Wherever the records include pictures, skip them and transcribe all the rest word for word.

*****

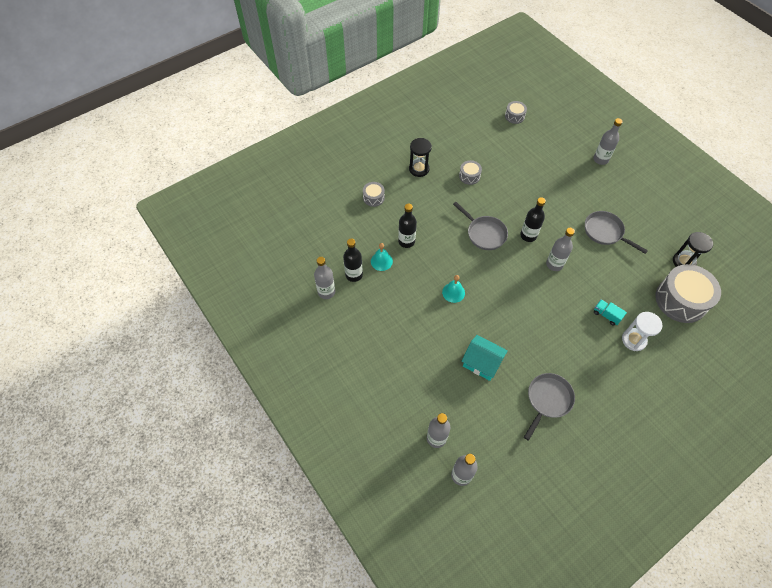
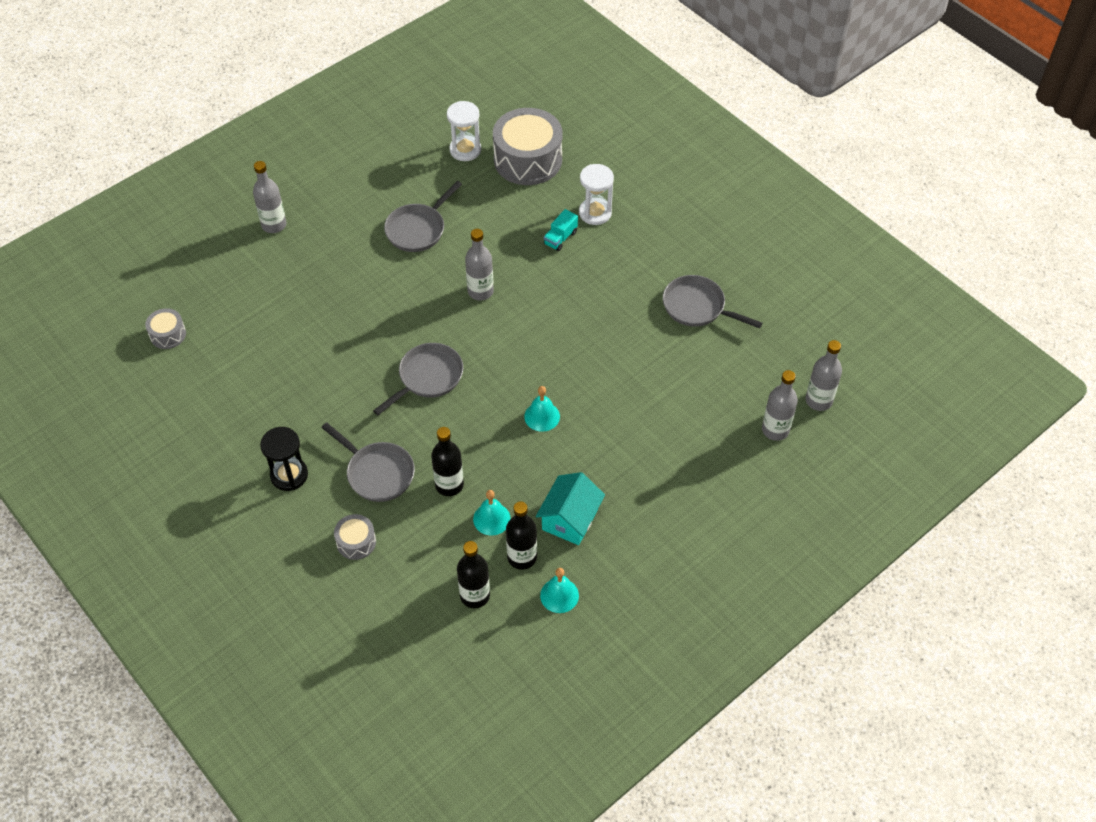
camera: 95 degrees left, 5 degrees down
grey bottle [314,257,335,299] -> turquoise bell [540,568,579,613]
grey drum [459,160,482,185] -> none
turquoise house [462,335,508,381] -> turquoise house moved to [536,472,605,545]
black bottle [520,197,546,242] -> black bottle moved to [457,541,490,608]
black hourglass [673,232,713,267] -> white hourglass [447,101,481,161]
none -> grey pan [321,422,415,502]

*****

● OUTPUT BELOW:
camera: 95 degrees left, 5 degrees down
grey bottle [314,257,335,299] -> turquoise bell [540,568,579,613]
grey drum [459,160,482,185] -> none
turquoise house [462,335,508,381] -> turquoise house moved to [536,472,605,545]
black bottle [520,197,546,242] -> black bottle moved to [457,541,490,608]
black hourglass [673,232,713,267] -> white hourglass [447,101,481,161]
none -> grey pan [321,422,415,502]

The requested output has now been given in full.